# Work request
For this exercise, write out every entry exactly and leave the pictures out.

# Excerpted data
[Start of section]
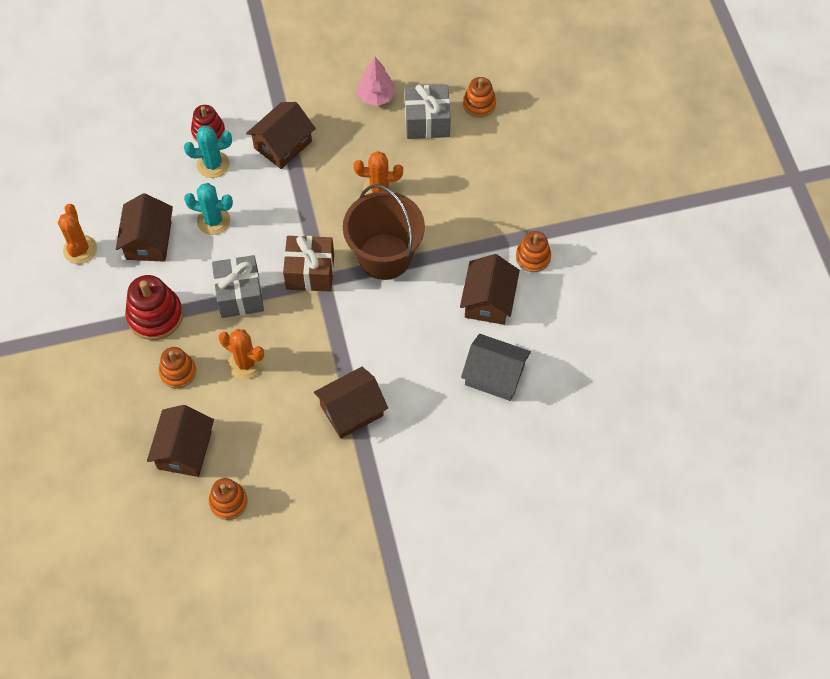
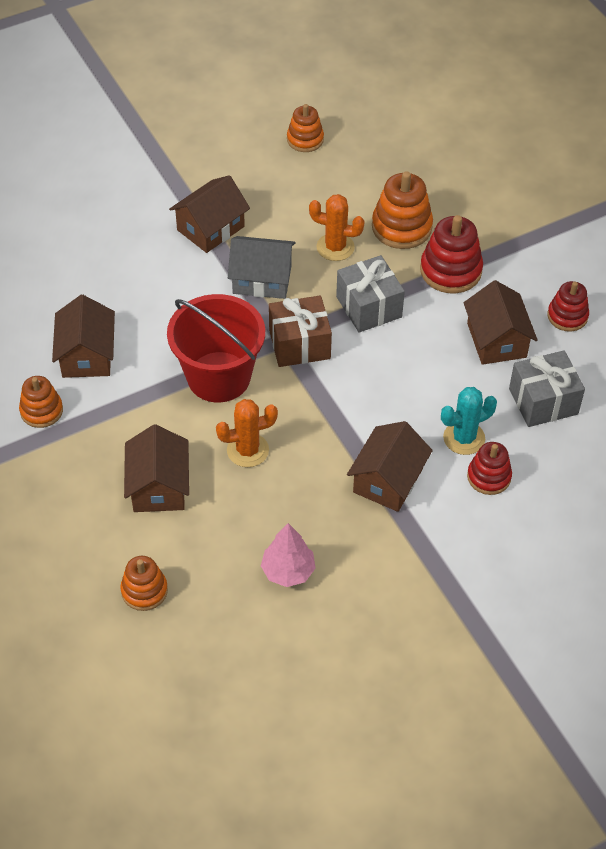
camera: 165 degrees right, 10 degrees down
orange cactus [58,204,97,264] -> red stacking toy [547,281,589,331]
brown house [147,405,214,477] -> brown house moved to [124,424,189,512]
orange stacking toy [159,347,196,388] -> orange stacking toy [372,171,433,249], size x1.56
turquoise cactus [184,183,233,235] -> none
brown bucket [343,184,425,280] -> red bucket [167,294,265,402]
grey gift [405,85,451,139] -> grey gift moved to [509,350,585,427]
grey house [461,334,531,401] -> grey house moved to [228,236,295,299]

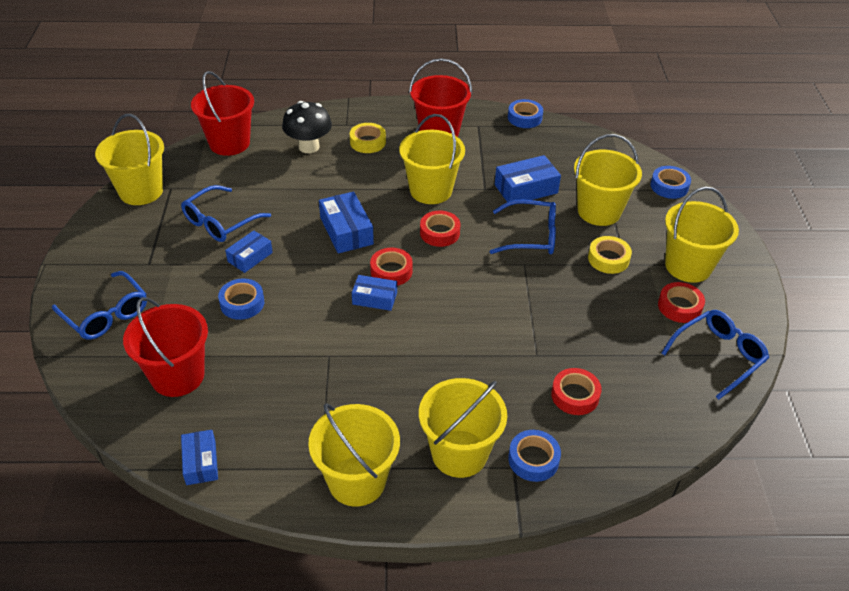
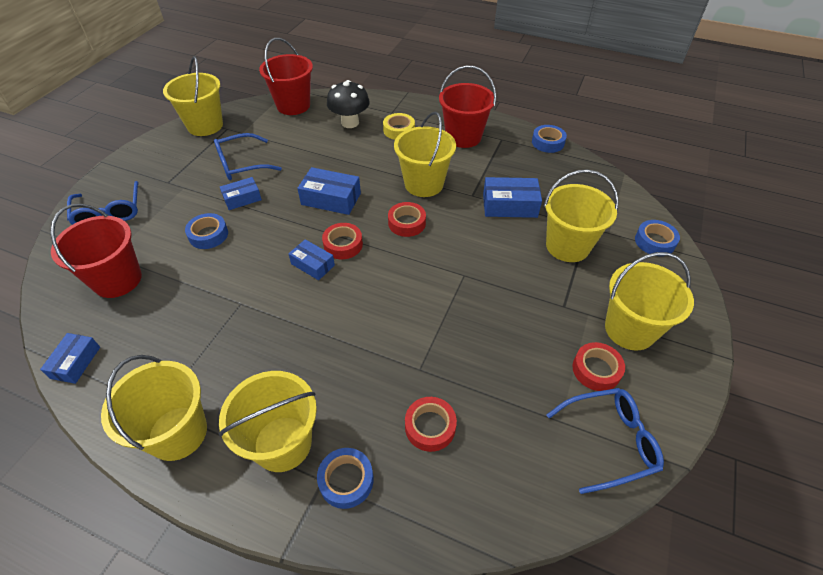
camera: 25 degrees right, 5 degrees up
blue box [319,192,374,254] -> blue box turned 75 degrees counterclockwise [297,167,361,215]
blue glasses [490,200,556,254] -> none
yellow tape [588,236,632,274] -> none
[End of section]
# Output
camera: 165 degrees right, 10 degrees down
orange cactus [58,204,97,264] -> red stacking toy [547,281,589,331]
brown house [147,405,214,477] -> brown house moved to [124,424,189,512]
orange stacking toy [159,347,196,388] -> orange stacking toy [372,171,433,249], size x1.56
turquoise cactus [184,183,233,235] -> none
brown bucket [343,184,425,280] -> red bucket [167,294,265,402]
grey gift [405,85,451,139] -> grey gift moved to [509,350,585,427]
grey house [461,334,531,401] -> grey house moved to [228,236,295,299]

camera: 25 degrees right, 5 degrees up
blue box [319,192,374,254] -> blue box turned 75 degrees counterclockwise [297,167,361,215]
blue glasses [490,200,556,254] -> none
yellow tape [588,236,632,274] -> none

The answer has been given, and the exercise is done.